### Source data
════════════════
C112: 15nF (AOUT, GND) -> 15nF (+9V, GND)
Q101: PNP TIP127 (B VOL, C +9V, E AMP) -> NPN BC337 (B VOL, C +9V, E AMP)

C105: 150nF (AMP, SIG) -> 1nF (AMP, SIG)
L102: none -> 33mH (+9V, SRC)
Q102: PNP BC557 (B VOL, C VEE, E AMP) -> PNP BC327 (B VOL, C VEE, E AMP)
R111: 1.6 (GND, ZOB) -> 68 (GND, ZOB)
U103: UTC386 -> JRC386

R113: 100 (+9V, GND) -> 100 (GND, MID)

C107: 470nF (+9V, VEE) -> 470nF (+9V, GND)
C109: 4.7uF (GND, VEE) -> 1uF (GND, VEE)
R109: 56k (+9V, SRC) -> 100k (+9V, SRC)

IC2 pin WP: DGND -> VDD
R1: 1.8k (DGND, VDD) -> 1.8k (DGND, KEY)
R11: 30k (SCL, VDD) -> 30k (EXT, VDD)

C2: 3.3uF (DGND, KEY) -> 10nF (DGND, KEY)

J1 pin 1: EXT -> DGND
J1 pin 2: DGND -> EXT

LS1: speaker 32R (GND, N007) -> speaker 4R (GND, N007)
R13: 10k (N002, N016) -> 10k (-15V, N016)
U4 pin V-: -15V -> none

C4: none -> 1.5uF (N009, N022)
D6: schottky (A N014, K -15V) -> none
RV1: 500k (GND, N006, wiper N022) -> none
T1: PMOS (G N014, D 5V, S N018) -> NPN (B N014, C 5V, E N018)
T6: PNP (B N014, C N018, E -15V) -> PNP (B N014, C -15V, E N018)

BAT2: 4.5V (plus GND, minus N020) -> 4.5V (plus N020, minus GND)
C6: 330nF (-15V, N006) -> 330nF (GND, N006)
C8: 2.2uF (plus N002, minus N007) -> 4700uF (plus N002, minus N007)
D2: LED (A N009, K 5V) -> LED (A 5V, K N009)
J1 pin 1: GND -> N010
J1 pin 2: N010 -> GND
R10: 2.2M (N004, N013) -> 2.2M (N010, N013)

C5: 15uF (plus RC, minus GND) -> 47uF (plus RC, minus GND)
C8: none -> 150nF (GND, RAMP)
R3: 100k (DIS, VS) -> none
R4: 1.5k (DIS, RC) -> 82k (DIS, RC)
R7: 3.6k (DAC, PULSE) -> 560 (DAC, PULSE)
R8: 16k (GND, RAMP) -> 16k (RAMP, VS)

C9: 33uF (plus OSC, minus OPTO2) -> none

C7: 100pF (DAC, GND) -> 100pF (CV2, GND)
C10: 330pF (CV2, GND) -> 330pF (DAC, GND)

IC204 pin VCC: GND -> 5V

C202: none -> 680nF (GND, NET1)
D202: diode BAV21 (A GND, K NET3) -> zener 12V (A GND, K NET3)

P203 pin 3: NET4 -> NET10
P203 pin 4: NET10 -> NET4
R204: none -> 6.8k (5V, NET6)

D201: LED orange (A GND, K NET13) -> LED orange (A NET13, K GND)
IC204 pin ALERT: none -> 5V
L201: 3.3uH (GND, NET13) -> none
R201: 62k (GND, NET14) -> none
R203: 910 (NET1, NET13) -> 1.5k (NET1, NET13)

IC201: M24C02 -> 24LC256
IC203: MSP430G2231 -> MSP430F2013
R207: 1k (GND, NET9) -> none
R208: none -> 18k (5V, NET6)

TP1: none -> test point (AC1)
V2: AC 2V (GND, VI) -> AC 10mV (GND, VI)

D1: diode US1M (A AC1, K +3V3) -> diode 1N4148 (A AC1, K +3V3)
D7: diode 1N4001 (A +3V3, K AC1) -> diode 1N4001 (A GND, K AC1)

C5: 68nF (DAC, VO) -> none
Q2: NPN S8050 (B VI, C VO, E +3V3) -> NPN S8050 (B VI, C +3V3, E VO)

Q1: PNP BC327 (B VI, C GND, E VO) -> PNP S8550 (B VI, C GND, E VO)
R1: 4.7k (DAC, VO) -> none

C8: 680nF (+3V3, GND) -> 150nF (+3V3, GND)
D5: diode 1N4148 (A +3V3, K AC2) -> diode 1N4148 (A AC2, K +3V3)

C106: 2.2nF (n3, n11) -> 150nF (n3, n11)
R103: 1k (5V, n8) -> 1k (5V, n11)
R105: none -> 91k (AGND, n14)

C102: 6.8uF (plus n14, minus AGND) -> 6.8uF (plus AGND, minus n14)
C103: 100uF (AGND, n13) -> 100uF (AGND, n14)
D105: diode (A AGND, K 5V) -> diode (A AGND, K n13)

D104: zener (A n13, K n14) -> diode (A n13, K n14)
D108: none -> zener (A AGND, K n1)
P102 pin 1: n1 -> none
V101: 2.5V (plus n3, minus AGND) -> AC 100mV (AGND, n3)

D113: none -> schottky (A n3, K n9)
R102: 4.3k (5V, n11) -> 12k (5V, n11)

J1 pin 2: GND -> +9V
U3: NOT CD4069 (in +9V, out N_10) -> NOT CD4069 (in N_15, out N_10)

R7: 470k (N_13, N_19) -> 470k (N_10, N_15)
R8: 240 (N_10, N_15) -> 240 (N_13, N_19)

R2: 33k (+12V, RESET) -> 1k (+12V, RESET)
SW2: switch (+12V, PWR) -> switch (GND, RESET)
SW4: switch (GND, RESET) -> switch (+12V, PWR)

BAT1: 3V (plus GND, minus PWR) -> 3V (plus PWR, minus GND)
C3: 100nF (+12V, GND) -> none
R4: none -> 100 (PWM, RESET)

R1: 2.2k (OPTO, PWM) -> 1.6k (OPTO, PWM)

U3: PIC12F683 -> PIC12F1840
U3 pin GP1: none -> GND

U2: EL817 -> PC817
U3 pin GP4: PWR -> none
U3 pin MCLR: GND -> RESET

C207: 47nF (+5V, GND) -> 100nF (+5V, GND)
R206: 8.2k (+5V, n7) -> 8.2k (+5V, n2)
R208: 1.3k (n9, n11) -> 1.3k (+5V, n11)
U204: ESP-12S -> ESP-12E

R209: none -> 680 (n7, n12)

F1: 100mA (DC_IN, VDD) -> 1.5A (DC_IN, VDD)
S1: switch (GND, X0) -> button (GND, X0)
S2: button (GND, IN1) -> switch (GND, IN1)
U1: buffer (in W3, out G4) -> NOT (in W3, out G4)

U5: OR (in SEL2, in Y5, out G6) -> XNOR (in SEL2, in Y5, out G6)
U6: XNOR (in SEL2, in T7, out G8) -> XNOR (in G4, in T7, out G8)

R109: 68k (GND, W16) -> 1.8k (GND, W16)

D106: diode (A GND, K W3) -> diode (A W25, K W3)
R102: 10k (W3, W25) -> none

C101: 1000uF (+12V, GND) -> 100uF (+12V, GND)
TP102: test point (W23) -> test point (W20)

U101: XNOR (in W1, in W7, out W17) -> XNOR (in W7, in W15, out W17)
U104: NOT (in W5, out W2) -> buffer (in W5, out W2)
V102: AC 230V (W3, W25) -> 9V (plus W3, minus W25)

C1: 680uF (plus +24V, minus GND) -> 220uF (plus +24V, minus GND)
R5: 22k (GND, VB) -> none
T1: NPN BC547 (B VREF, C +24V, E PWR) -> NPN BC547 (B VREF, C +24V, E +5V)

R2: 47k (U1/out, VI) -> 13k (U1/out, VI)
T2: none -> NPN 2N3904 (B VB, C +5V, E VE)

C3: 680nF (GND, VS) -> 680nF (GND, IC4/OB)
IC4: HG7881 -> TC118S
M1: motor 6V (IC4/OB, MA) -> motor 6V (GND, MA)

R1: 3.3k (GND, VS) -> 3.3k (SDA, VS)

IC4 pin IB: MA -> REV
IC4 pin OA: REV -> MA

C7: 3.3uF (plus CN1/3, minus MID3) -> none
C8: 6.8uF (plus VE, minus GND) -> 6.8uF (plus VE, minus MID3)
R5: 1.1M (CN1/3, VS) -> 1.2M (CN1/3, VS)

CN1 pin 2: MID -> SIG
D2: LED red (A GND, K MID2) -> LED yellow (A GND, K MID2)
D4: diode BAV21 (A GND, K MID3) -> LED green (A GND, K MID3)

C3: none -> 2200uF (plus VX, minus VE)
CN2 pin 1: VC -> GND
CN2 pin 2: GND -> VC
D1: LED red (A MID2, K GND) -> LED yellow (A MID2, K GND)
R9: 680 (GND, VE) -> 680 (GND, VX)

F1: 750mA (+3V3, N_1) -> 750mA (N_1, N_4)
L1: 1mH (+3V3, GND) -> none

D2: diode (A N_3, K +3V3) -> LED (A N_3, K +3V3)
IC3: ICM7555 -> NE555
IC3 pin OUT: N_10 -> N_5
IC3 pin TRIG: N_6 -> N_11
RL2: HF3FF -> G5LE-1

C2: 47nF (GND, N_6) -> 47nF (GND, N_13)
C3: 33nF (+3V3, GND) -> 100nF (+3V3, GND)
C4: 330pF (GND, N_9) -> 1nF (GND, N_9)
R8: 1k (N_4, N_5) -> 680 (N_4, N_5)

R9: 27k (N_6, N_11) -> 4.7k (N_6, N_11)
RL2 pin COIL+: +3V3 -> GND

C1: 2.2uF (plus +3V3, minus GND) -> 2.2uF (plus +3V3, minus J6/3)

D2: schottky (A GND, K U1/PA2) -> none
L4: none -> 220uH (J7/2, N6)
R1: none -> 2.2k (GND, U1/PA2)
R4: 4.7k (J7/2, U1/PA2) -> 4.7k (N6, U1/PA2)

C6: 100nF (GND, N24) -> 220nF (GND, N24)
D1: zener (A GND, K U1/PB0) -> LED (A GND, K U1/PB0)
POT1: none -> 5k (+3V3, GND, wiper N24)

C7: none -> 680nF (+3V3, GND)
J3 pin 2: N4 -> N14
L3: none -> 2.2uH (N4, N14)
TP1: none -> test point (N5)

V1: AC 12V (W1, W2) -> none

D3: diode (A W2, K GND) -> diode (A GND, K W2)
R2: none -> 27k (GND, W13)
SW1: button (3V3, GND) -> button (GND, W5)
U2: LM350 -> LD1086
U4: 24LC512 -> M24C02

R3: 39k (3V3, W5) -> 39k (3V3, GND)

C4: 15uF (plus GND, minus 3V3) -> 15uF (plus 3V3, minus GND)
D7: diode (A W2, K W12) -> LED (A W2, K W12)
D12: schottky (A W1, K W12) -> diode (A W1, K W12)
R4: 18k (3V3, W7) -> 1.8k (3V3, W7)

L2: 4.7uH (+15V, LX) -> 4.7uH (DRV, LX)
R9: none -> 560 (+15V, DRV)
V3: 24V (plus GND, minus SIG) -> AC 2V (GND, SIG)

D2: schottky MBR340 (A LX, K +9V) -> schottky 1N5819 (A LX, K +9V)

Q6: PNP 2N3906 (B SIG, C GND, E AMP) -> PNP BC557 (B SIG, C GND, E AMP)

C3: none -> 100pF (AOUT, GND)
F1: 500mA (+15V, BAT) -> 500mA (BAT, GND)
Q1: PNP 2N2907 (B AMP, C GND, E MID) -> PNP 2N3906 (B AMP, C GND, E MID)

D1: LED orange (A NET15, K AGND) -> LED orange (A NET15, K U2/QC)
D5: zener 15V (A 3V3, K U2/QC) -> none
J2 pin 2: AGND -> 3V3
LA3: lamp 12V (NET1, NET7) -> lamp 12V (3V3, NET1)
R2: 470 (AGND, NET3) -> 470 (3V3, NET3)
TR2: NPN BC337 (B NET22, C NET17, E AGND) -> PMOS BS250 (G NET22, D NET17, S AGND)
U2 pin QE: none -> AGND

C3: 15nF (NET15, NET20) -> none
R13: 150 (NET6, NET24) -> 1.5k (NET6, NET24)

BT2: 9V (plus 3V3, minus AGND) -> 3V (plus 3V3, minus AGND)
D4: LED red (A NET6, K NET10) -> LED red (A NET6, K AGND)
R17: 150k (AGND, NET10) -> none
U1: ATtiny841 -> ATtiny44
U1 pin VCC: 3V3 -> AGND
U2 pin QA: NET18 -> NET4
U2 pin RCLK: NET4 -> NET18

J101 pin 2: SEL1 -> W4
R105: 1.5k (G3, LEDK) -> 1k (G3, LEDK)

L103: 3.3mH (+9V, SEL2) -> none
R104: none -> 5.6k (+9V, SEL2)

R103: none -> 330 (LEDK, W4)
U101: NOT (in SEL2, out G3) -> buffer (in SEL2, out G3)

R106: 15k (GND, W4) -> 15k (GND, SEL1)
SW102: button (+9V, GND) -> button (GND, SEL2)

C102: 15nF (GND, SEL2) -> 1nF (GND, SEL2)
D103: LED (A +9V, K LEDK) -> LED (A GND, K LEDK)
════════════════
Counting every line that holds the string "buffer", give the total for the data above and nothing else.

3